BEGIN EXTRACTED DATA
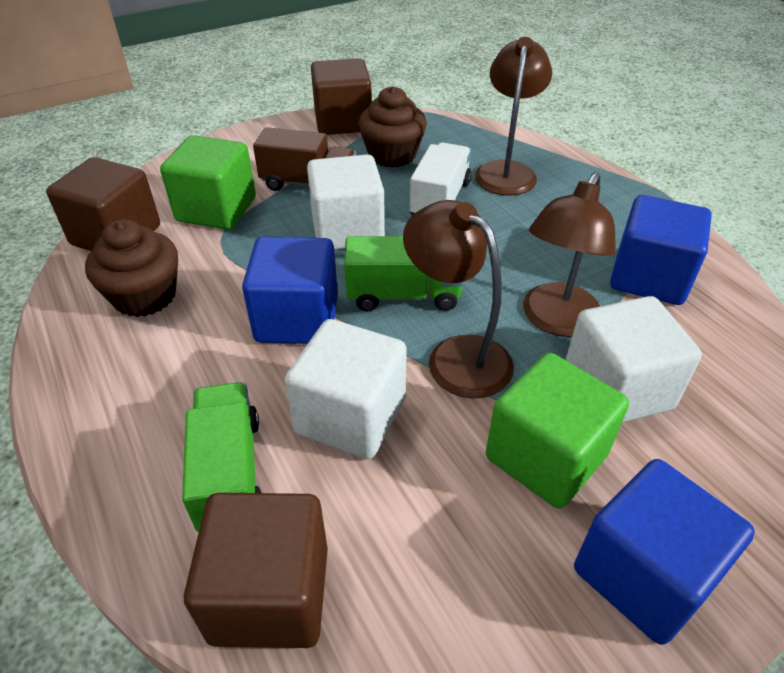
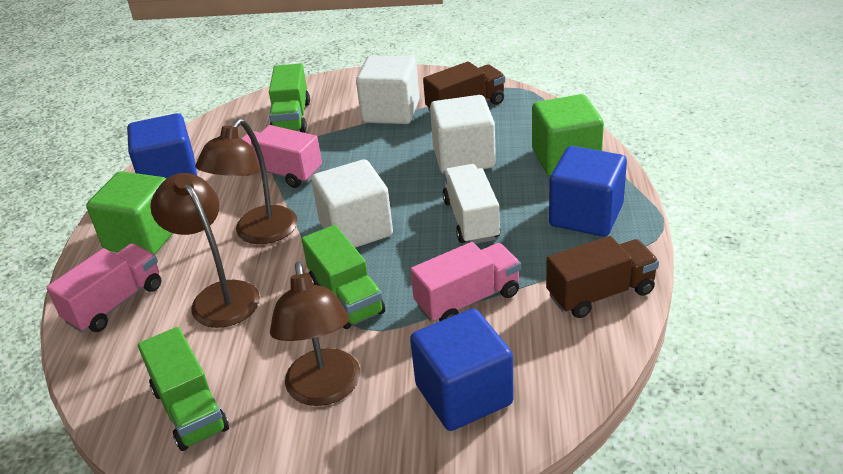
brown cube: 3 -> 0
brown cupcake: 2 -> 0
brown truck: 1 -> 2
green truck: 2 -> 3
pink truck: 0 -> 3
END EXTRACTED DATA
▸ WORK TASK: With the images excluded, reproduce the data above precisely as written.

▸ WRITTEN SOLUTION:
brown cube: 3 -> 0
brown cupcake: 2 -> 0
brown truck: 1 -> 2
green truck: 2 -> 3
pink truck: 0 -> 3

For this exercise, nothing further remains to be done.